BEGIN

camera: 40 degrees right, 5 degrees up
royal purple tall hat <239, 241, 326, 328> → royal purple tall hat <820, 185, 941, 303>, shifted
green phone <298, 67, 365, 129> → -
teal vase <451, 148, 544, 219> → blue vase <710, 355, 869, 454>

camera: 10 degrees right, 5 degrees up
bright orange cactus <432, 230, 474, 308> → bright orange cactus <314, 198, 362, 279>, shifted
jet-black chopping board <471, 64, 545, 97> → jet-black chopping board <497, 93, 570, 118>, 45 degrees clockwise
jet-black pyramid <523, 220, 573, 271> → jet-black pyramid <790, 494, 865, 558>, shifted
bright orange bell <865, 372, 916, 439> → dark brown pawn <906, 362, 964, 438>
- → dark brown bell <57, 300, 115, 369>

END

▶ [Your assignment] All the lines above need to be retyped exactly, with nothing left out.

▶ [Solution for this task]
camera: 40 degrees right, 5 degrees up
royal purple tall hat <239, 241, 326, 328> → royal purple tall hat <820, 185, 941, 303>, shifted
green phone <298, 67, 365, 129> → -
teal vase <451, 148, 544, 219> → blue vase <710, 355, 869, 454>

camera: 10 degrees right, 5 degrees up
bright orange cactus <432, 230, 474, 308> → bright orange cactus <314, 198, 362, 279>, shifted
jet-black chopping board <471, 64, 545, 97> → jet-black chopping board <497, 93, 570, 118>, 45 degrees clockwise
jet-black pyramid <523, 220, 573, 271> → jet-black pyramid <790, 494, 865, 558>, shifted
bright orange bell <865, 372, 916, 439> → dark brown pawn <906, 362, 964, 438>
- → dark brown bell <57, 300, 115, 369>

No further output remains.